- [Dataset excerpt]:
--- --- ---
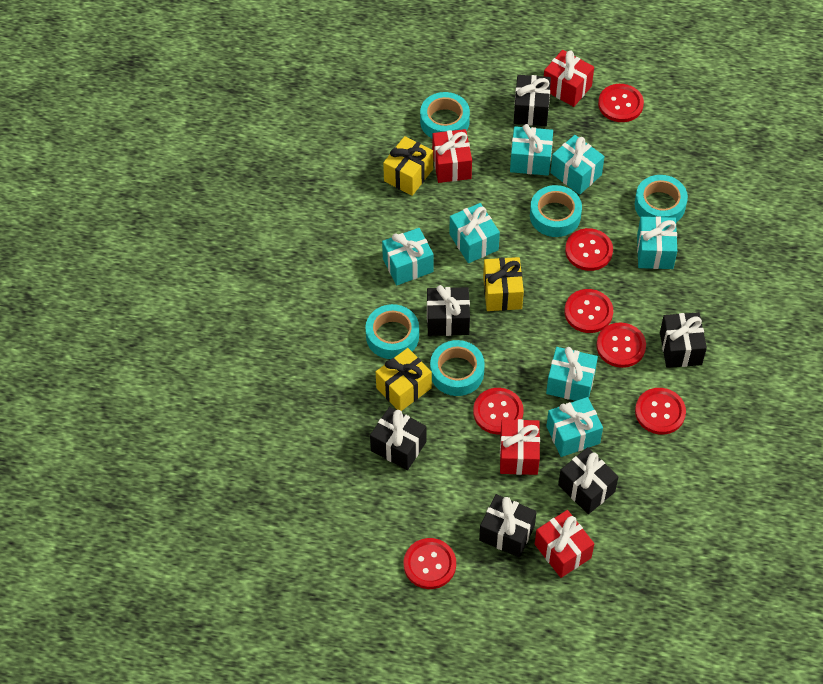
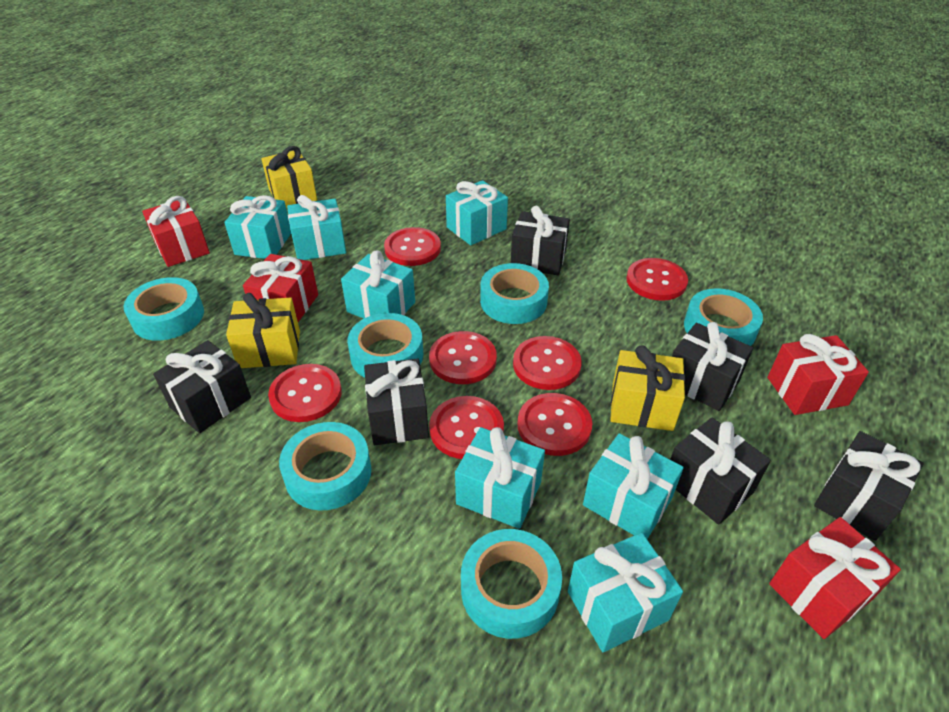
turquoise tape: 5 -> 6

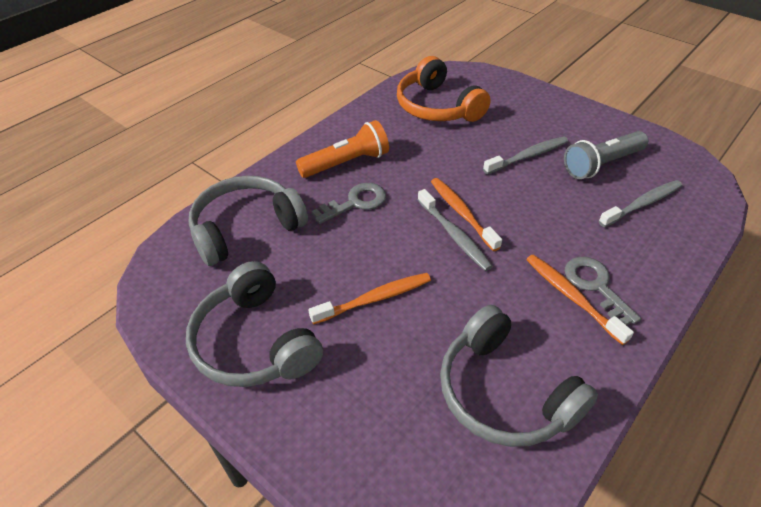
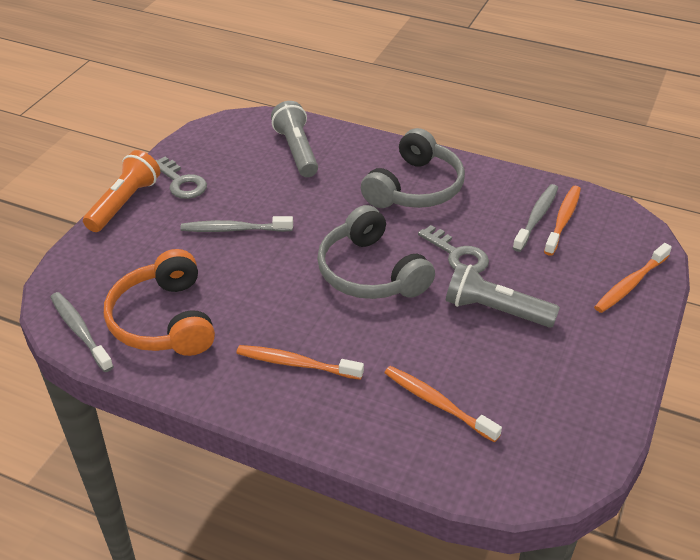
grey flashlight: 1 -> 2
grey headphones: 3 -> 2
orange toothbrush: 3 -> 4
--- --- ---
- [Task]: Pull every line containing "grey" from the data.

- [Result of this exercise]:
grey flashlight: 1 -> 2
grey headphones: 3 -> 2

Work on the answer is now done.